*** Opening AVAILABLE DATA ***

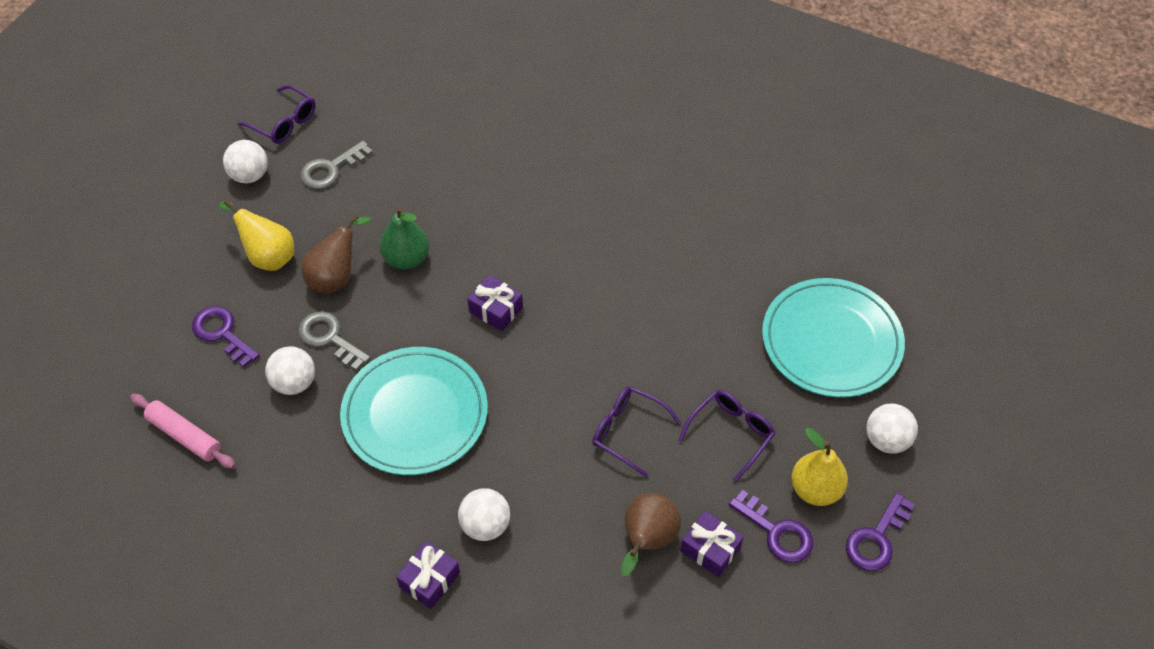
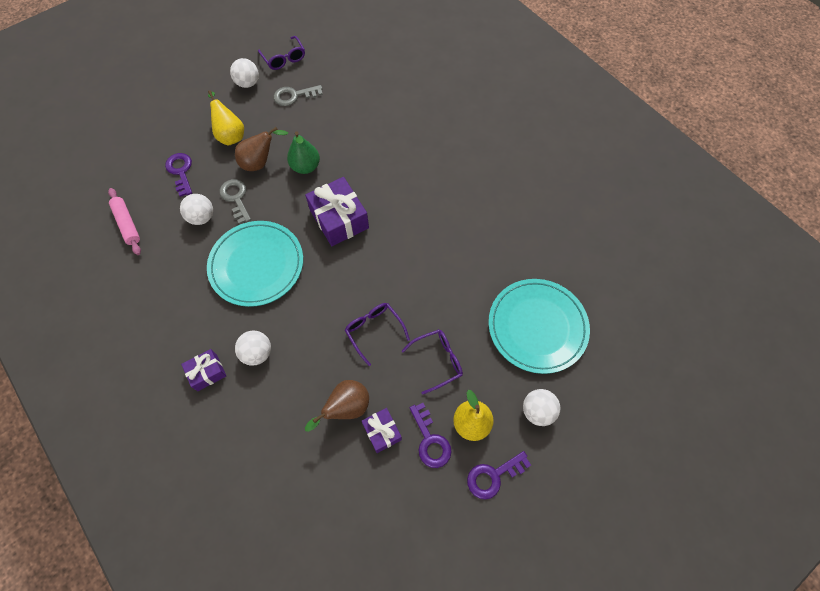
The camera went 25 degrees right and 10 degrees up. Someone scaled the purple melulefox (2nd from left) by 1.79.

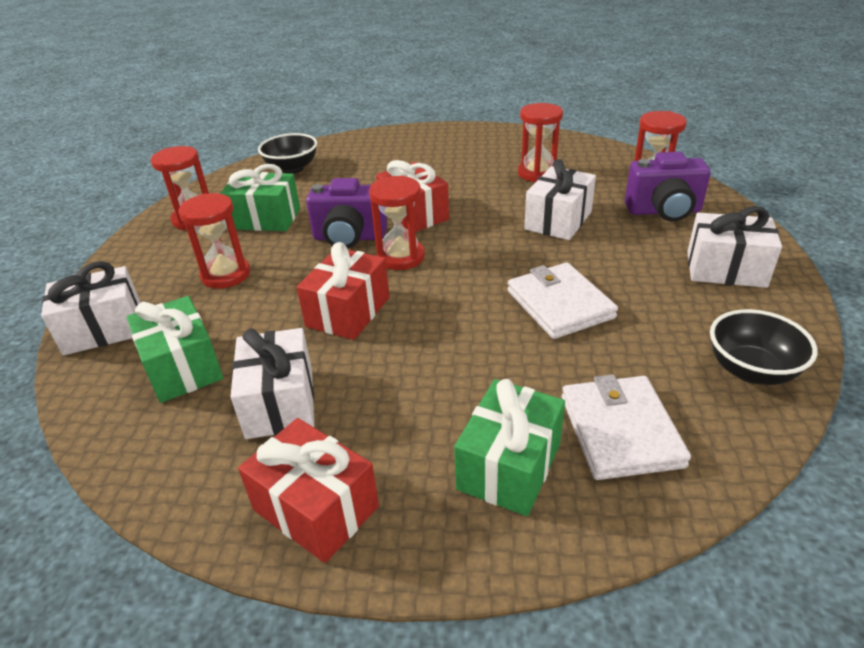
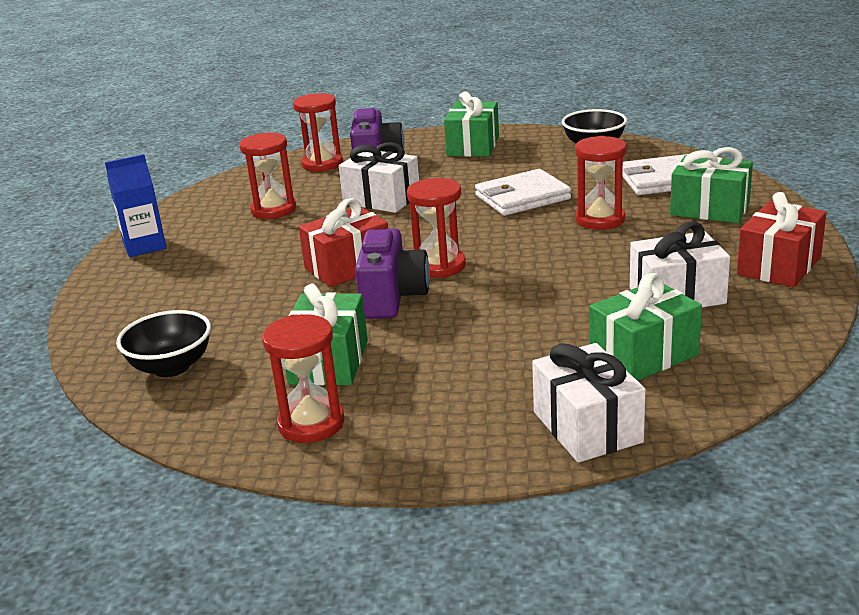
The camera went 90 degrees left and 10 degrees down. Someone carried the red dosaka (2nd from left in the first image). Someone took away the red melulefox (2nd from left). Someone repainted the white melulefox (4th from left), which became the green melulefox (2nd from left). Someone put down the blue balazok.

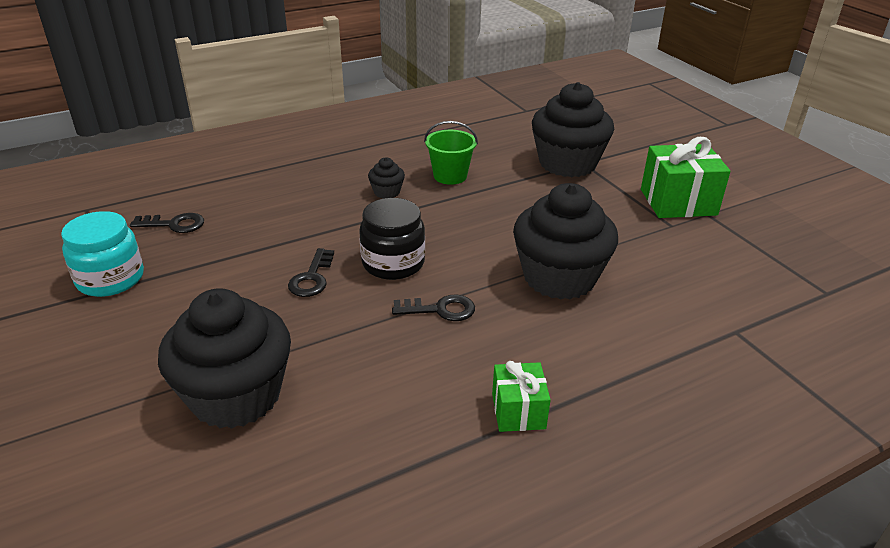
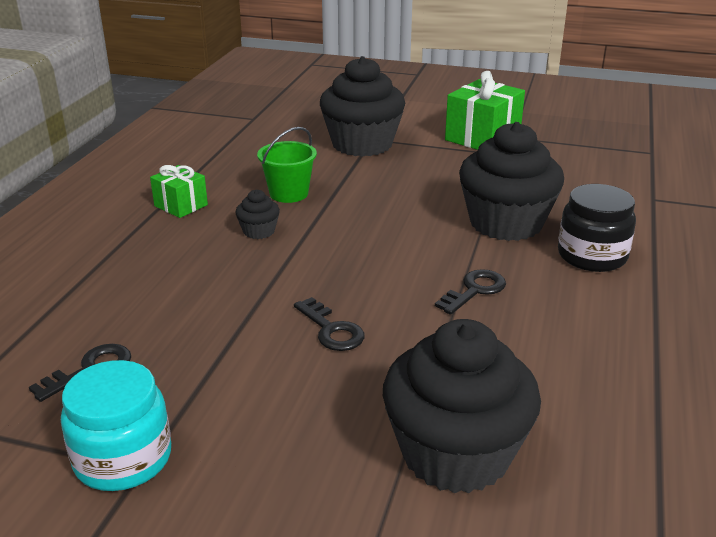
The camera went 45 degrees left and 5 degrees down. Someone carried the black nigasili. Someone carried the green melulefox (1st from left).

*** Closing AVAILABLE DATA ***

# BRIEF
No pictures should appear in the copy; write out exactly the lines from the one containing "The camera went 90" through the end of the material.

# ANSWER TO THE EXERCISE
The camera went 90 degrees left and 10 degrees down. Someone carried the red dosaka (2nd from left in the first image). Someone took away the red melulefox (2nd from left). Someone repainted the white melulefox (4th from left), which became the green melulefox (2nd from left). Someone put down the blue balazok.

The camera went 45 degrees left and 5 degrees down. Someone carried the black nigasili. Someone carried the green melulefox (1st from left).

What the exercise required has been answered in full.